→ Task
Which lines run from the one with "263, 711, 314" through the end of the data? Retype them exactly, without pictures.

→ Supplied records
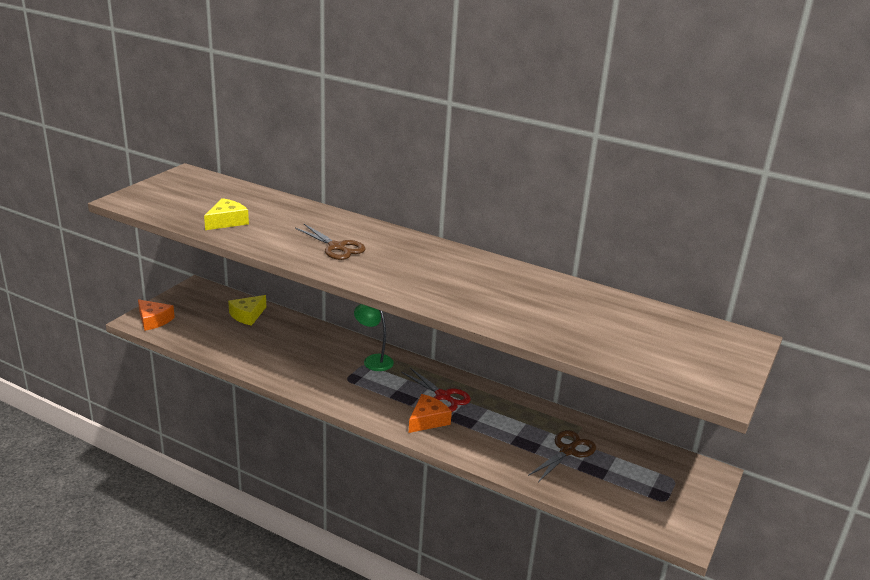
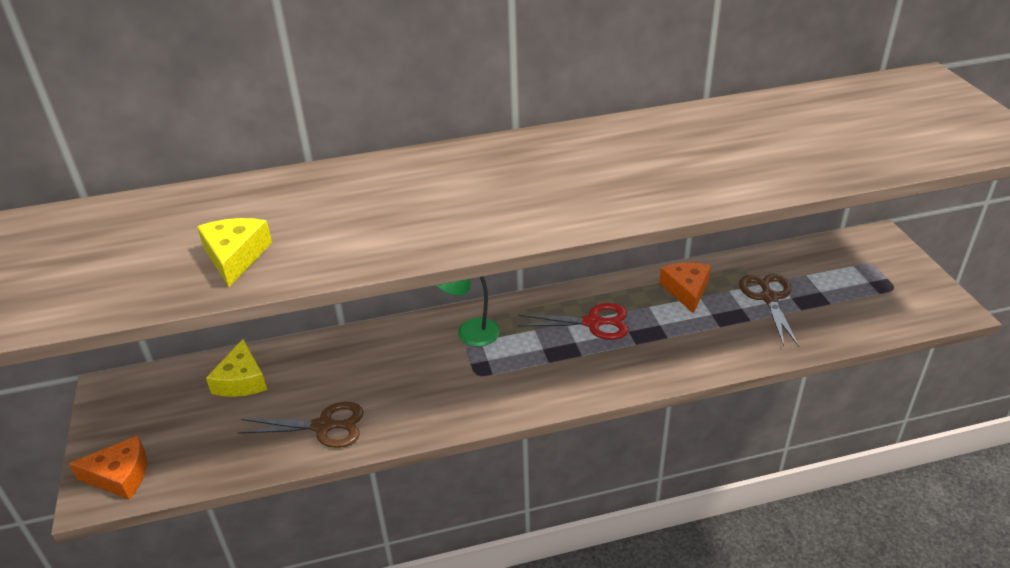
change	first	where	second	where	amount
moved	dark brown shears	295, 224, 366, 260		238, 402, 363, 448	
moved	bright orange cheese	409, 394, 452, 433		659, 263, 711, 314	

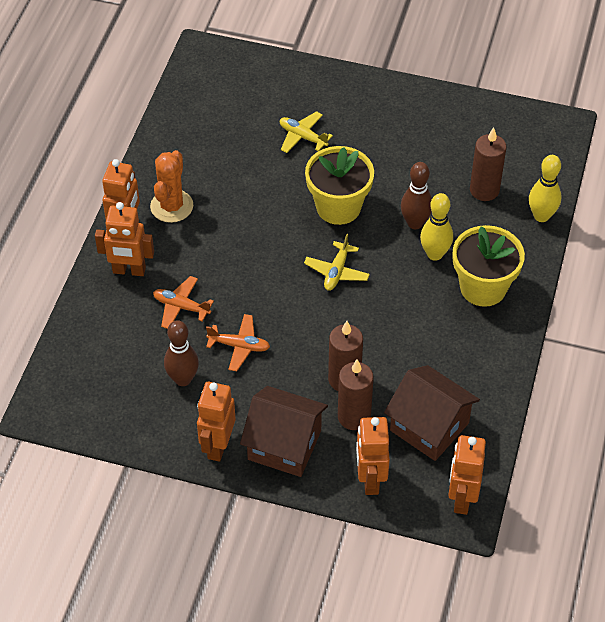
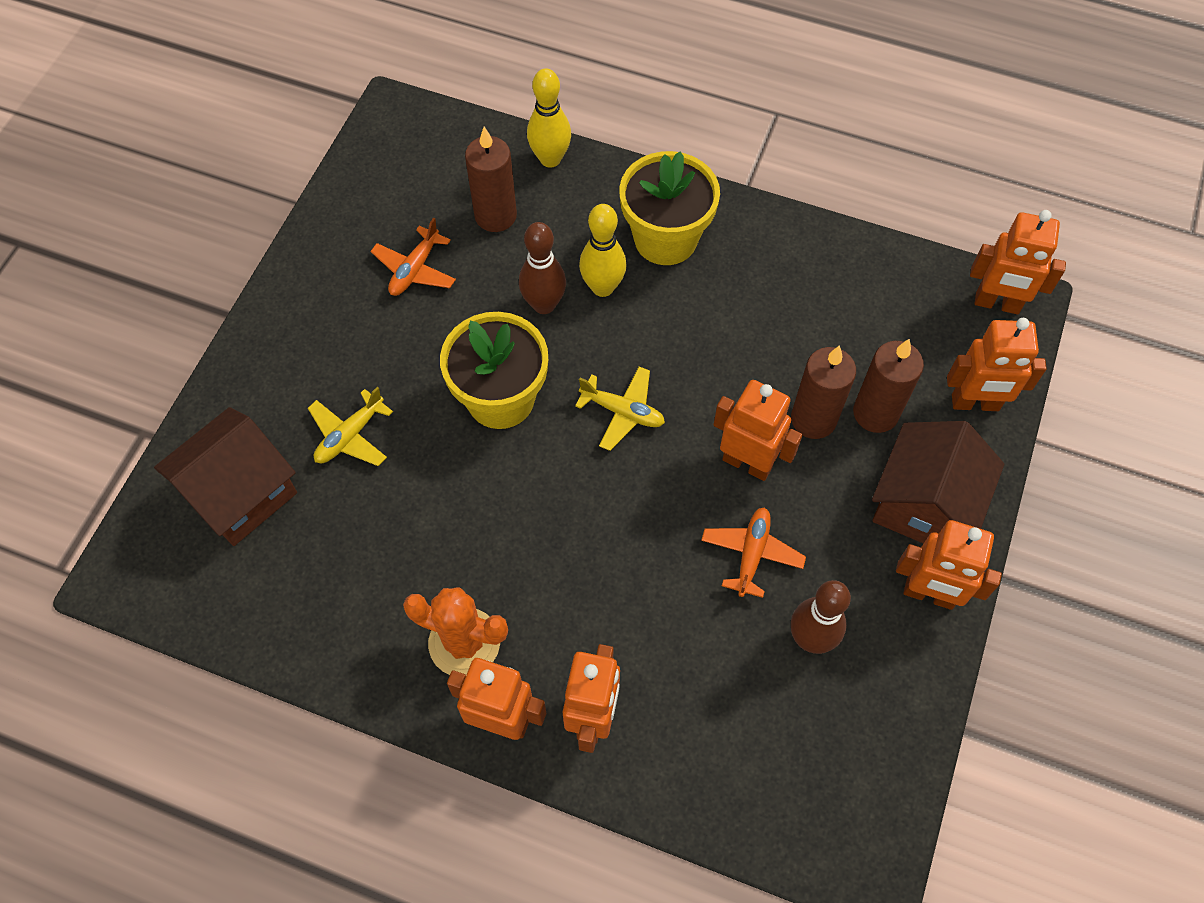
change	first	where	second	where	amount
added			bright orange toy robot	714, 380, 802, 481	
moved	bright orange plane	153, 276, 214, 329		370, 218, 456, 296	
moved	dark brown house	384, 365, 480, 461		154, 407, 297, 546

→ Task solution
moved	bright orange cheese	409, 394, 452, 433		659, 263, 711, 314	

change	first	where	second	where	amount
added			bright orange toy robot	714, 380, 802, 481	
moved	bright orange plane	153, 276, 214, 329		370, 218, 456, 296	
moved	dark brown house	384, 365, 480, 461		154, 407, 297, 546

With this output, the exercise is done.